- _Work to complete_
What you return must be exactly the lines from the beginning of the material through the line containing "purple 1x1 brick [350,112,405,171]", both included, and no pictures.
Top of Exercise input
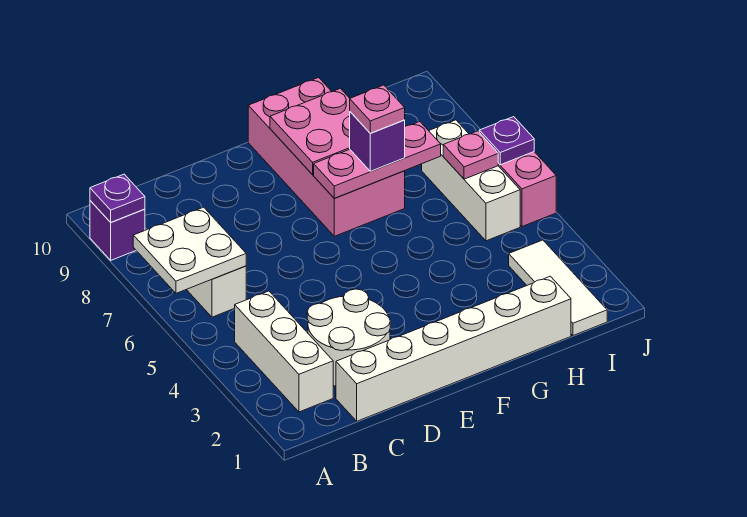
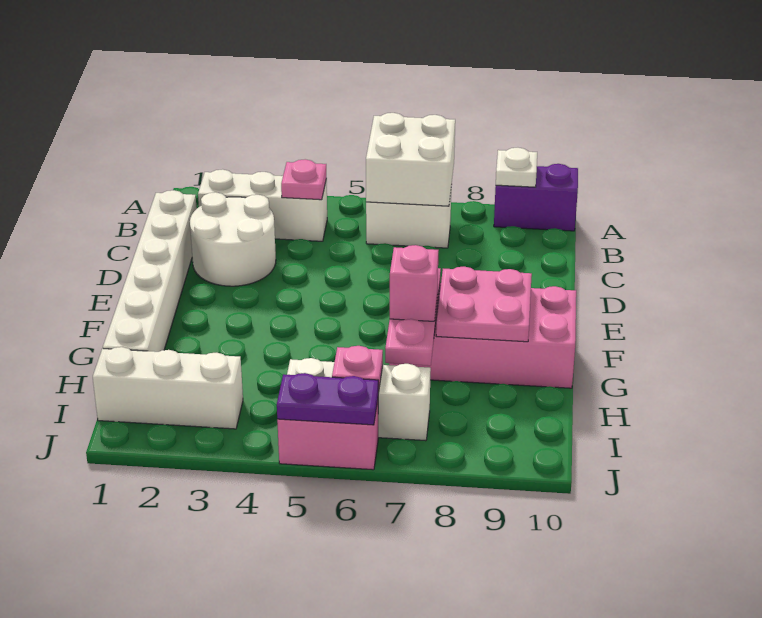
white 2x2 plate [133,207,246,293] -> white 2x2 brick [366,113,455,206]
purple 1x1 brick [90,201,145,260] -> purple 1x2 brick [494,164,578,231]
purple 1x1 plate [90,174,145,222] -> white 1x1 plate [496,148,537,187]
purple 1x1 brick [350,112,405,171] -> pink 1x1 brick [390,245,438,321]
pink 1x1 plate [350,85,405,133] -> pink 1x1 plate moved to [281,159,326,200]
white 1x3 tile [509,240,607,336] -> white 1x3 brick [93,347,243,429]
purple 1x1 plate [479,117,534,165] -> purple 1x2 plate [277,373,378,425]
Bottom of Exercise input
- _Response_
white 2x2 plate [133,207,246,293] -> white 2x2 brick [366,113,455,206]
purple 1x1 brick [90,201,145,260] -> purple 1x2 brick [494,164,578,231]
purple 1x1 plate [90,174,145,222] -> white 1x1 plate [496,148,537,187]
purple 1x1 brick [350,112,405,171] -> pink 1x1 brick [390,245,438,321]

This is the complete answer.